**What you are asked to do**
Within the records below is a range that opens at the line with "none -> brown banana [272,314,350,379]" and closes at the line with "pink nut [278,207,314,247]". Return that range word for word, both ends included, and only that range.

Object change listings
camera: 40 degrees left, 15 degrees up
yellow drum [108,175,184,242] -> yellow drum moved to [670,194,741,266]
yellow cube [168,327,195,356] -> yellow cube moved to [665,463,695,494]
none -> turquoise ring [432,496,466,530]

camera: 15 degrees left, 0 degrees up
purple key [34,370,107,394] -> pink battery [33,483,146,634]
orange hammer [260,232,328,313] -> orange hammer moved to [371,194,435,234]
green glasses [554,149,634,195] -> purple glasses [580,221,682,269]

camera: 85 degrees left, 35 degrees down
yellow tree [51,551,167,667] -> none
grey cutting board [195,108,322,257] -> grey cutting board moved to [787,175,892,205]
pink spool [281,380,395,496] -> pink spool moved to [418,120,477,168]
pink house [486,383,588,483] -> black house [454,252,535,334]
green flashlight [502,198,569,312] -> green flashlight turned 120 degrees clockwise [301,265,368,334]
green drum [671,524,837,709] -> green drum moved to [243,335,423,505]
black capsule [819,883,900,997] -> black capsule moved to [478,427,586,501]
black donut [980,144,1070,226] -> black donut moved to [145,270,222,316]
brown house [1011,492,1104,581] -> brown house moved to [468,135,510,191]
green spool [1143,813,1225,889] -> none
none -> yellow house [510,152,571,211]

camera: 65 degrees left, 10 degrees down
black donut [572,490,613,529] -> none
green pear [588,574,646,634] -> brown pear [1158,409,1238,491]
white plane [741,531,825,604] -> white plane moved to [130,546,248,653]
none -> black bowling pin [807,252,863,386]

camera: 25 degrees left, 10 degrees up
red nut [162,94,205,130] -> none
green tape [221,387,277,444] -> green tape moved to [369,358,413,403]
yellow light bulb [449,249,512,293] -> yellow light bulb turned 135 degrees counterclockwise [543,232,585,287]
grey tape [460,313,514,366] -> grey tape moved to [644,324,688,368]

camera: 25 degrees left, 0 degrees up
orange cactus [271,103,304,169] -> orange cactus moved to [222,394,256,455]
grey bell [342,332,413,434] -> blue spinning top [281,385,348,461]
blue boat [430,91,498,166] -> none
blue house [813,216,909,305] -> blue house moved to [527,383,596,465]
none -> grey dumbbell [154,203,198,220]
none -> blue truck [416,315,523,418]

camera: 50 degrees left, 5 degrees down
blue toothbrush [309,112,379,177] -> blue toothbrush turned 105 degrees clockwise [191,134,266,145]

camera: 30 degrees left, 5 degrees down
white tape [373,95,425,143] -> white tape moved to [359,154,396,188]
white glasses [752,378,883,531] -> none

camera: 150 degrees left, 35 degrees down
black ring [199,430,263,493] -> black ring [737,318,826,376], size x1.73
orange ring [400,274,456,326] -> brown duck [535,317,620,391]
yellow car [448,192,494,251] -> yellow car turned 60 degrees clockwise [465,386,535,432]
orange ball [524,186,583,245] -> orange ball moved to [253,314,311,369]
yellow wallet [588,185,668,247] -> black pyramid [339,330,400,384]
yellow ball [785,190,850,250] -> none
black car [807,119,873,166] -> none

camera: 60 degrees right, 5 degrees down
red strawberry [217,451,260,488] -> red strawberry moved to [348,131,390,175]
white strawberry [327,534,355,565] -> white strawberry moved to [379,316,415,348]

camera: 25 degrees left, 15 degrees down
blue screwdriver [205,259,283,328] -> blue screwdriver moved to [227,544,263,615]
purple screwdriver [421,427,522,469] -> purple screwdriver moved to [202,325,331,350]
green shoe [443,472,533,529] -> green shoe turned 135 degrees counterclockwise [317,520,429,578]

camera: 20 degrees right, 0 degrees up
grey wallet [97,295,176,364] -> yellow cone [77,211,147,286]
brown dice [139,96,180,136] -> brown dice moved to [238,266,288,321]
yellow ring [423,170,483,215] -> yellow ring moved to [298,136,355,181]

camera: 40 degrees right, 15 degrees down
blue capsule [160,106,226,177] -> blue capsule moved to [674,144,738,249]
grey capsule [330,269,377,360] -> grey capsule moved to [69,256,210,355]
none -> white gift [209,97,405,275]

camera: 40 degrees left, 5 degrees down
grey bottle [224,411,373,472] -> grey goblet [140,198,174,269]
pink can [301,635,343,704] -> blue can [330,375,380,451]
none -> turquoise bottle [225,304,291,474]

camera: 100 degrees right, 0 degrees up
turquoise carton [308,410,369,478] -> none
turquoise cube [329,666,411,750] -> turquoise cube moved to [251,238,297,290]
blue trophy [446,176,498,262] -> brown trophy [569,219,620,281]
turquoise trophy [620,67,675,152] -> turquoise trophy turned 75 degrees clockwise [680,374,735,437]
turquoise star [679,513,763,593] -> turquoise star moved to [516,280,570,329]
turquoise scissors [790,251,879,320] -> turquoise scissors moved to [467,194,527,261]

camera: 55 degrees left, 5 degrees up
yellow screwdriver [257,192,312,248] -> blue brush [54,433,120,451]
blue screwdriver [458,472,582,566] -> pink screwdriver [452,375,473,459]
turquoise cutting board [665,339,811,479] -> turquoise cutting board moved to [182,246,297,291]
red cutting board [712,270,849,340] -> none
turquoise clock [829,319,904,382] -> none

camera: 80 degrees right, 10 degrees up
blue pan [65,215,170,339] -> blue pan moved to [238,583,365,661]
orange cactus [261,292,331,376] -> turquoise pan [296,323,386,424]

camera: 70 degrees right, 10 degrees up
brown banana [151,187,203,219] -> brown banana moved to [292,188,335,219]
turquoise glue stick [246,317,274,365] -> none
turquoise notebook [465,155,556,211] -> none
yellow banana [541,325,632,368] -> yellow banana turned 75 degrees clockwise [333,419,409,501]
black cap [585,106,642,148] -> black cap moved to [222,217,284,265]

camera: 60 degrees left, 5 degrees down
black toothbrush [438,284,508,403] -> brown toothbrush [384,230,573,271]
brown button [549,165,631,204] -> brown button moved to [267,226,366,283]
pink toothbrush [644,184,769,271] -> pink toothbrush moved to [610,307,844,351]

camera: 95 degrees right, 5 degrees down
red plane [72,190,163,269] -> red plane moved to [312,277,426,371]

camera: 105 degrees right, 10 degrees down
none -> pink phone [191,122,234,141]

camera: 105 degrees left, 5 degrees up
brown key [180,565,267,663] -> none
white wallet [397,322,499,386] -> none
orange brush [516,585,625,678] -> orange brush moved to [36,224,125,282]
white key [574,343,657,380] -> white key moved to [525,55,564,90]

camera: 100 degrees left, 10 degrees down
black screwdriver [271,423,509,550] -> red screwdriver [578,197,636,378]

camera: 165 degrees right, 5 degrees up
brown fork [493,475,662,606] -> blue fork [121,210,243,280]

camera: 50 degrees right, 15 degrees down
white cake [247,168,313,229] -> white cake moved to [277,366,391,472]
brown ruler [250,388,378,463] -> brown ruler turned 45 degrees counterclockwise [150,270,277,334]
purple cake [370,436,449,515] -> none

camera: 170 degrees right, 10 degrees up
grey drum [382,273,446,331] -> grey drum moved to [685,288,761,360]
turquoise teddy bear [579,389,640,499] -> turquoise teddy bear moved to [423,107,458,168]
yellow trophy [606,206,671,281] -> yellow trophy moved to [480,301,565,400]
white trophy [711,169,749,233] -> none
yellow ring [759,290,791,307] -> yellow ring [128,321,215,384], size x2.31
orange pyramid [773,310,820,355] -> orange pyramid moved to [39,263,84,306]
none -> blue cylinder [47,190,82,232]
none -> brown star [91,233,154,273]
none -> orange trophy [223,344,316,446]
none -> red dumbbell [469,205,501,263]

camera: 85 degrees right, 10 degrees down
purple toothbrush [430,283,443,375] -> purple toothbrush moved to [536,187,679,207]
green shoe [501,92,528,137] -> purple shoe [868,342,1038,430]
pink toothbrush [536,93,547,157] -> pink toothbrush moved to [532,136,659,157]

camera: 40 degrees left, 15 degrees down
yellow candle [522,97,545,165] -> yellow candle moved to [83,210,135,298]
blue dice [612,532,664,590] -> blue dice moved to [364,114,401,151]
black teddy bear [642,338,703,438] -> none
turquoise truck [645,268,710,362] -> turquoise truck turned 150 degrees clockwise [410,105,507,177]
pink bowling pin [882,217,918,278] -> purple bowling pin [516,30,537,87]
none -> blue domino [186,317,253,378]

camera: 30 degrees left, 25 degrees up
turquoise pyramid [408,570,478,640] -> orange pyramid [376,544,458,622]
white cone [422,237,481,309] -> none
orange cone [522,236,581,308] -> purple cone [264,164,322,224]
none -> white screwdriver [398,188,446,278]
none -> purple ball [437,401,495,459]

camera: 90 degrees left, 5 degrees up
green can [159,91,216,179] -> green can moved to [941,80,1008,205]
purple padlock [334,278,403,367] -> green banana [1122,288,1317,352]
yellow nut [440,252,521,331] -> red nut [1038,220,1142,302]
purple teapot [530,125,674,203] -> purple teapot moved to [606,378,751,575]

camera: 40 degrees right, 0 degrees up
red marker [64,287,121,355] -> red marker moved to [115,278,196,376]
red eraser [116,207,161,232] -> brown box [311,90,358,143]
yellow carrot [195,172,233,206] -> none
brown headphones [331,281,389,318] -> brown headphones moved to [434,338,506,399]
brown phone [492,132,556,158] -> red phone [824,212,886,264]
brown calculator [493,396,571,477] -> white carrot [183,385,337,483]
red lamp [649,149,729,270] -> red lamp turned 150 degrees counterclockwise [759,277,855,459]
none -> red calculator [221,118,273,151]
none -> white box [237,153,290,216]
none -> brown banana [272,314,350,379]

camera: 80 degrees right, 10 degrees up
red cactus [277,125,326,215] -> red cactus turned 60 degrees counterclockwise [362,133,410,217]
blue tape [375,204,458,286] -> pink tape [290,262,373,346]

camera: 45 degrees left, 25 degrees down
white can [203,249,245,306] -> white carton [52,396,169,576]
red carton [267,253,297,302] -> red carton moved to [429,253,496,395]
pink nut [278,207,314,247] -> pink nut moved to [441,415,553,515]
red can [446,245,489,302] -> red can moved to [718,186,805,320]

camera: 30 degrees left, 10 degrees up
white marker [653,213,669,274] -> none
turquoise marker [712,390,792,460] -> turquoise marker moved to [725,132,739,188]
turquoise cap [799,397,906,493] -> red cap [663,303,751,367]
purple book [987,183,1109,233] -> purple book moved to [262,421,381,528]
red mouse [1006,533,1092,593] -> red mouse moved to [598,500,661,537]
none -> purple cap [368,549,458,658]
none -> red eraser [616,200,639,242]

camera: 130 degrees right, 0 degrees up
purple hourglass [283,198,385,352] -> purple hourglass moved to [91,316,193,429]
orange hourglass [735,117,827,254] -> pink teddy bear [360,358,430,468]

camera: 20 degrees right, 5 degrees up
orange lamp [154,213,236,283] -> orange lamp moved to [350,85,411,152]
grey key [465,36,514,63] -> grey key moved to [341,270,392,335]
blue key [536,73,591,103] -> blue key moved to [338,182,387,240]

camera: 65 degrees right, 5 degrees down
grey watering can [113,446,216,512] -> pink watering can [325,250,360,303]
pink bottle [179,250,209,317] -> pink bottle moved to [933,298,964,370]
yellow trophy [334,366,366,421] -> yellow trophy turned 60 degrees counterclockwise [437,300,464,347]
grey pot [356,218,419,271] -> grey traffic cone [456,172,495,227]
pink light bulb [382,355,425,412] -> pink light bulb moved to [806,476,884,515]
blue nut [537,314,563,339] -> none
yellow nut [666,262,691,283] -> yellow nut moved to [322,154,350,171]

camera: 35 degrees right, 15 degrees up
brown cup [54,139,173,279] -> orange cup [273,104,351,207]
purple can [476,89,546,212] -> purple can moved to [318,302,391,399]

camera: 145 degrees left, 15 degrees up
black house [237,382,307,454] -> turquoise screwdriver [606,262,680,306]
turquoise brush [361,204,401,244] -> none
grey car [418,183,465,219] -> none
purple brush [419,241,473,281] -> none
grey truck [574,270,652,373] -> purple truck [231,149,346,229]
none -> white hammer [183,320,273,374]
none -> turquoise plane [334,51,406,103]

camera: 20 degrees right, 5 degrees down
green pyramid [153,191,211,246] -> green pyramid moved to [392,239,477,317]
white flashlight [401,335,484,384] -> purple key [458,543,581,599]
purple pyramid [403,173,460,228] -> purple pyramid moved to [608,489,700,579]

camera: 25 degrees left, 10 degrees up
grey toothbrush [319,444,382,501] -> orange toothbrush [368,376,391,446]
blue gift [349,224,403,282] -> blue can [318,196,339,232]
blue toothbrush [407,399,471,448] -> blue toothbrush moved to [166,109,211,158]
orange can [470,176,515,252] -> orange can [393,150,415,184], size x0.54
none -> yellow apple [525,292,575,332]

**Response for this exercise**
none -> brown banana [272,314,350,379]

camera: 80 degrees right, 10 degrees up
red cactus [277,125,326,215] -> red cactus turned 60 degrees counterclockwise [362,133,410,217]
blue tape [375,204,458,286] -> pink tape [290,262,373,346]

camera: 45 degrees left, 25 degrees down
white can [203,249,245,306] -> white carton [52,396,169,576]
red carton [267,253,297,302] -> red carton moved to [429,253,496,395]
pink nut [278,207,314,247] -> pink nut moved to [441,415,553,515]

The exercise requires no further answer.